Only certain lines below are wanted: those starting at the line containing "camera: 155 degrees left, 20 degrees up" and ending at the line containing "(762, 510) = (240, 152): purple", both included, each retyped exactly.

### Input for this task

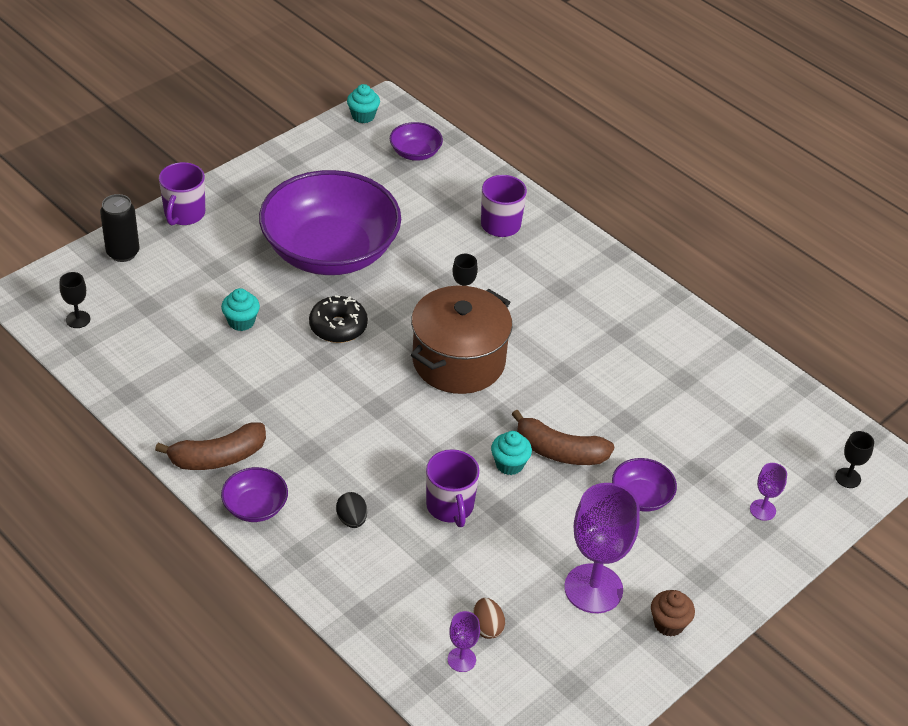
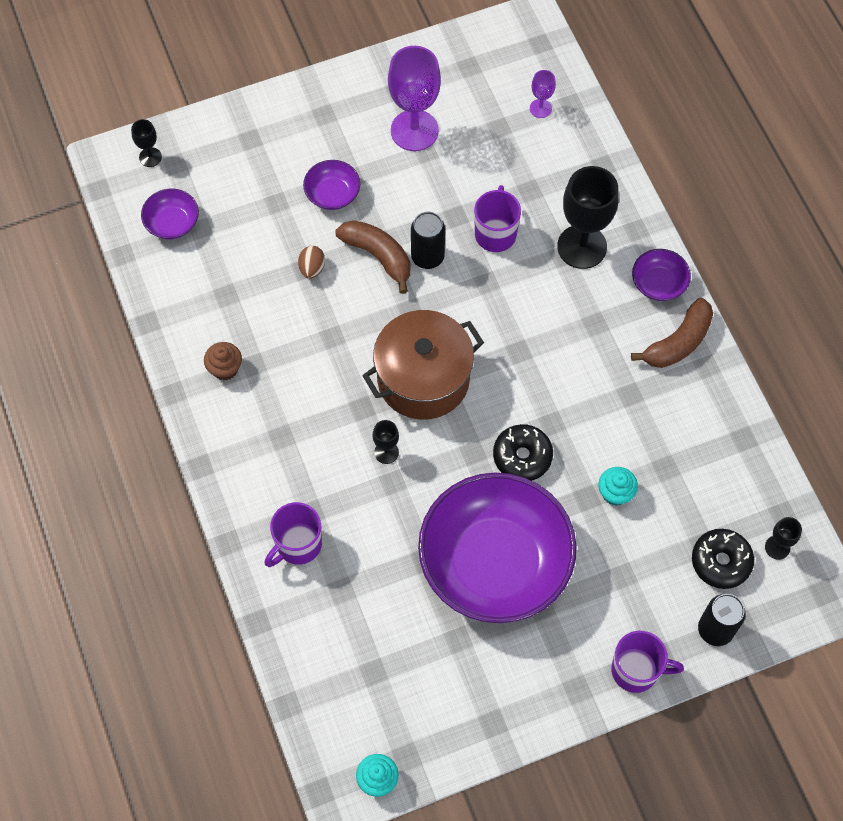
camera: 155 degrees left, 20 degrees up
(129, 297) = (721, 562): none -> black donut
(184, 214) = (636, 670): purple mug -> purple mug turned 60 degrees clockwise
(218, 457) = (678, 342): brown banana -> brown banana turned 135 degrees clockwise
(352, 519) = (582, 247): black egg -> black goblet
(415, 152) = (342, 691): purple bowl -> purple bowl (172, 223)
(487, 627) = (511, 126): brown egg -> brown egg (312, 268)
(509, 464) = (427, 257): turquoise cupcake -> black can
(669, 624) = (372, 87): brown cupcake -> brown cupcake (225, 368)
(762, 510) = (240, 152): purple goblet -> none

######
### Input for this task

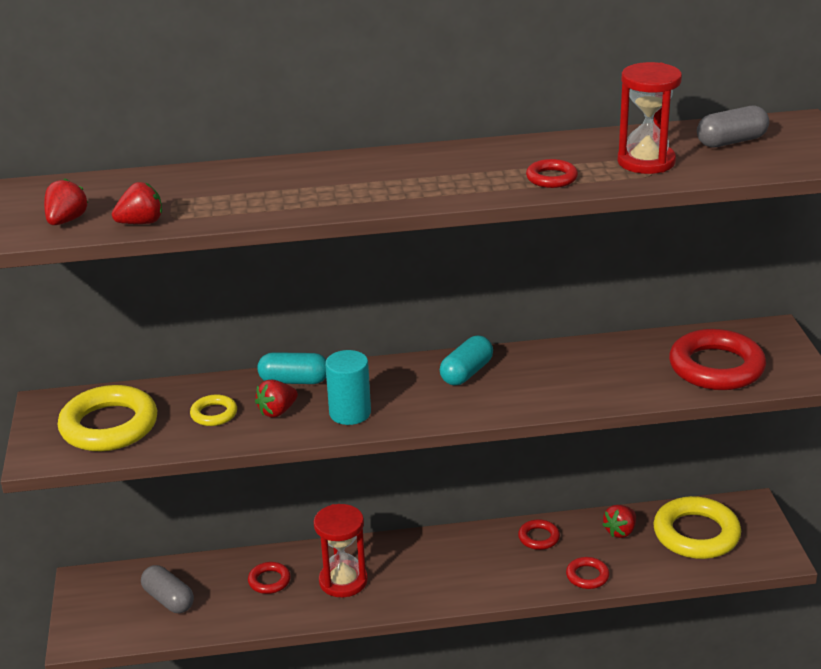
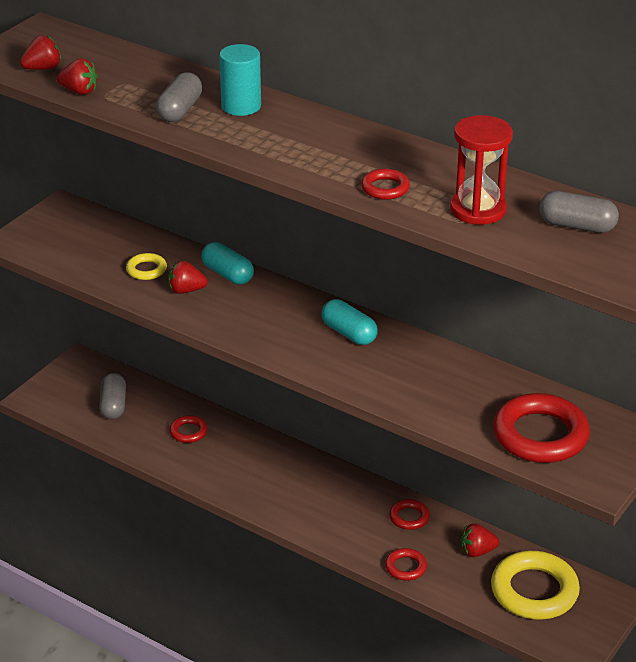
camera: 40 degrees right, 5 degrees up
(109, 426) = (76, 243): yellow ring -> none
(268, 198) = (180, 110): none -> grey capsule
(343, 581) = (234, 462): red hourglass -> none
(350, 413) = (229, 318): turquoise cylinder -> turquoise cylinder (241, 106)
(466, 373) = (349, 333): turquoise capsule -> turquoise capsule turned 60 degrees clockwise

######
### Input for this task

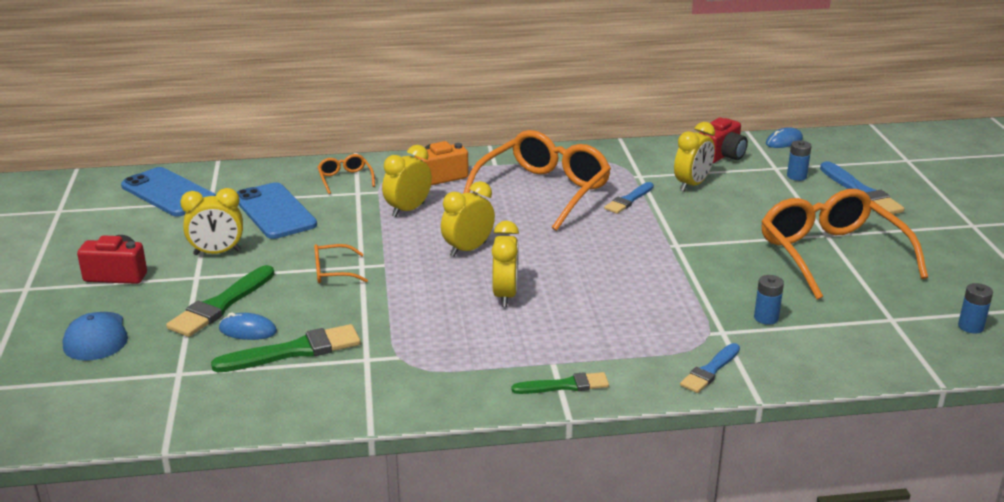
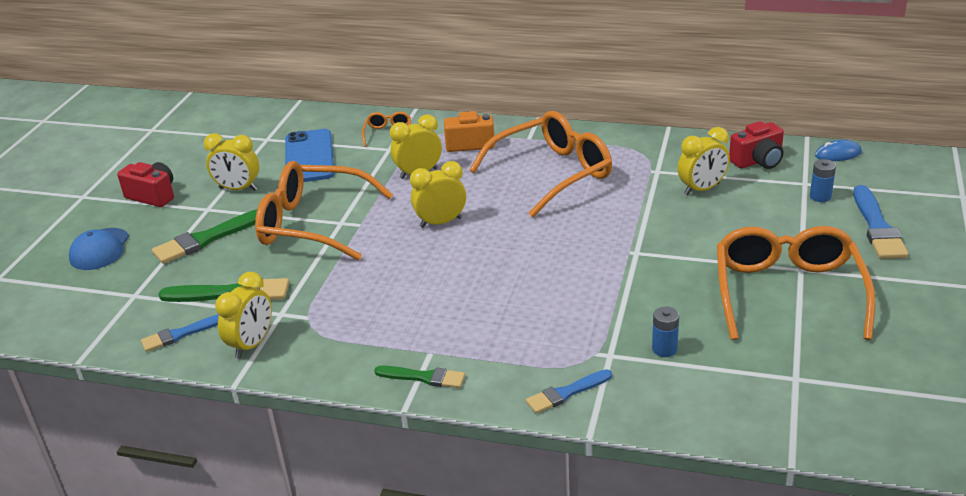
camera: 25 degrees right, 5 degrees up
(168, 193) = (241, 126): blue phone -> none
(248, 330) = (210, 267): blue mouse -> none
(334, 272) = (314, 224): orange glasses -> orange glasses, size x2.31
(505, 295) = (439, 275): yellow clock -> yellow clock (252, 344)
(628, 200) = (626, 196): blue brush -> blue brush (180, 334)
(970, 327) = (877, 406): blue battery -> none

######

* Exercise output:
camera: 155 degrees left, 20 degrees up
(129, 297) = (721, 562): none -> black donut
(184, 214) = (636, 670): purple mug -> purple mug turned 60 degrees clockwise
(218, 457) = (678, 342): brown banana -> brown banana turned 135 degrees clockwise
(352, 519) = (582, 247): black egg -> black goblet
(415, 152) = (342, 691): purple bowl -> purple bowl (172, 223)
(487, 627) = (511, 126): brown egg -> brown egg (312, 268)
(509, 464) = (427, 257): turquoise cupcake -> black can
(669, 624) = (372, 87): brown cupcake -> brown cupcake (225, 368)
(762, 510) = (240, 152): purple goblet -> none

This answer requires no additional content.